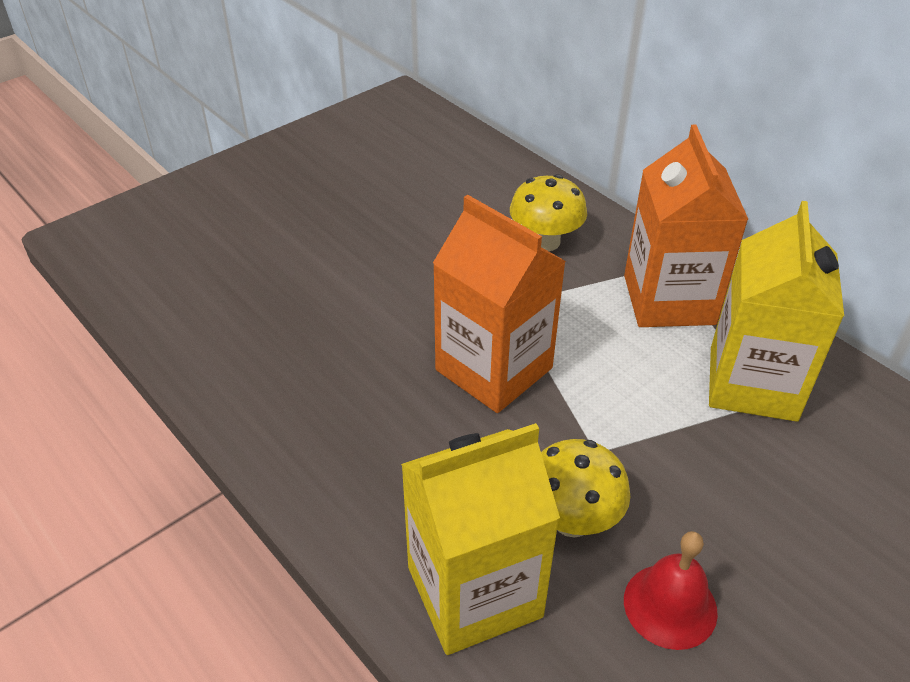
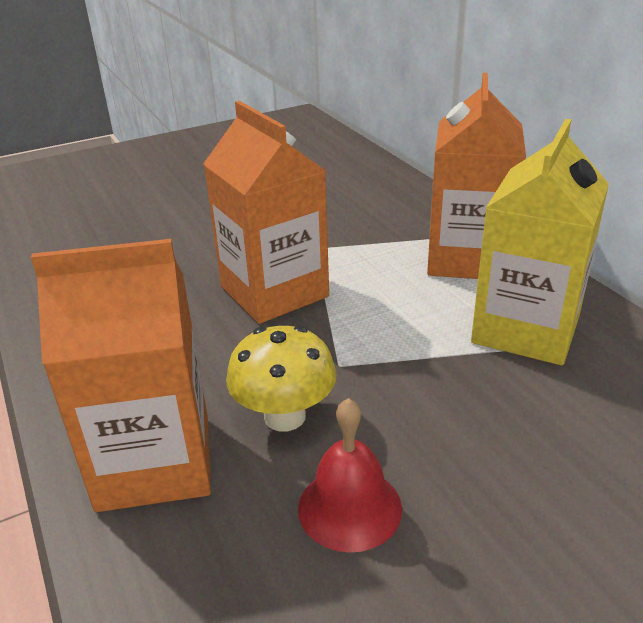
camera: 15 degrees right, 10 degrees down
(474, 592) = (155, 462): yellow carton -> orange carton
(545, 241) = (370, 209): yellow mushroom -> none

--------------------------------------------------

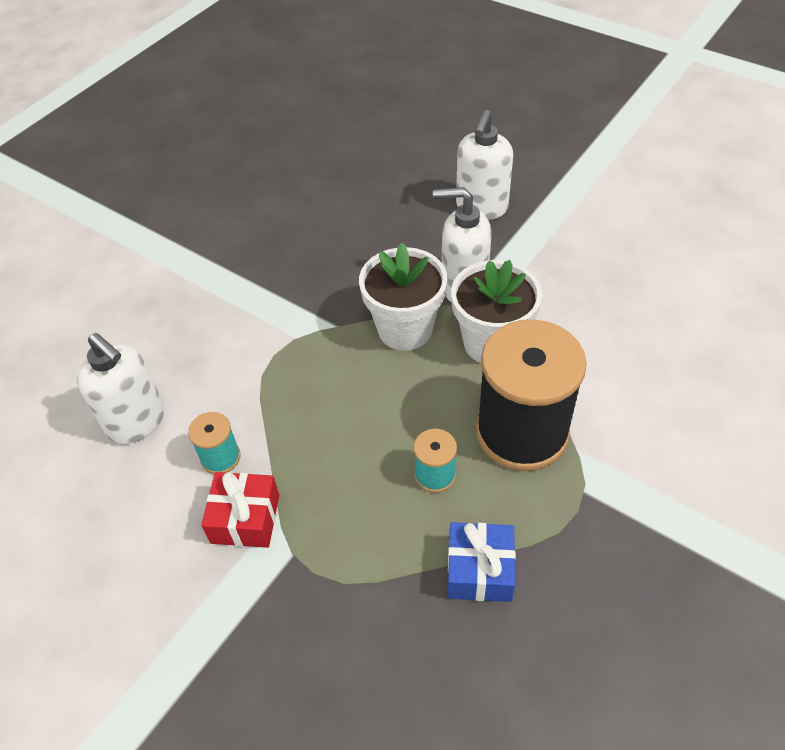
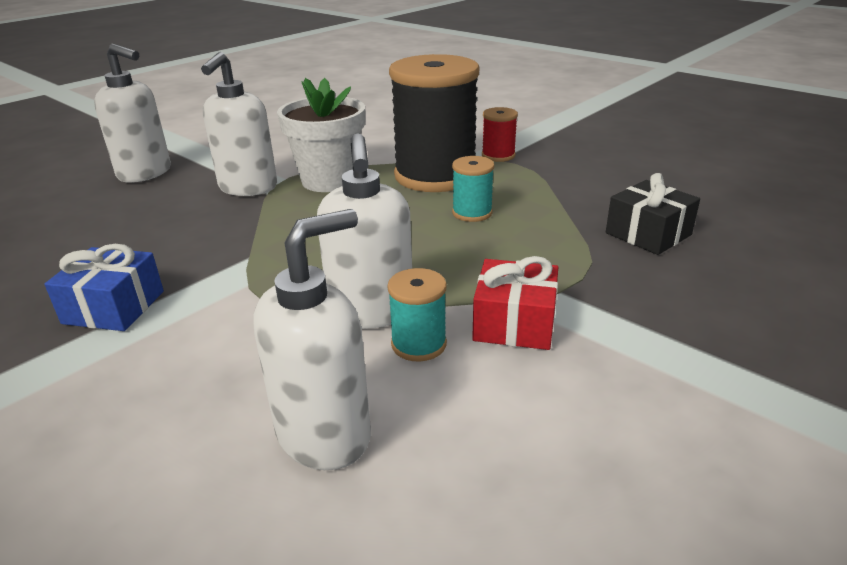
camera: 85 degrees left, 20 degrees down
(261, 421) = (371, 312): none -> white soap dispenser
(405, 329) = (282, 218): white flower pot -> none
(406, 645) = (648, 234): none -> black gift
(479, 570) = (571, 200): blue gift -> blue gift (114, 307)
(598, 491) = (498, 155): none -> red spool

--------------------------------------------------

» Problem to work on:
The answer should be a single number giving how many lines in the records hold the word "degrees".

» Final answer:
2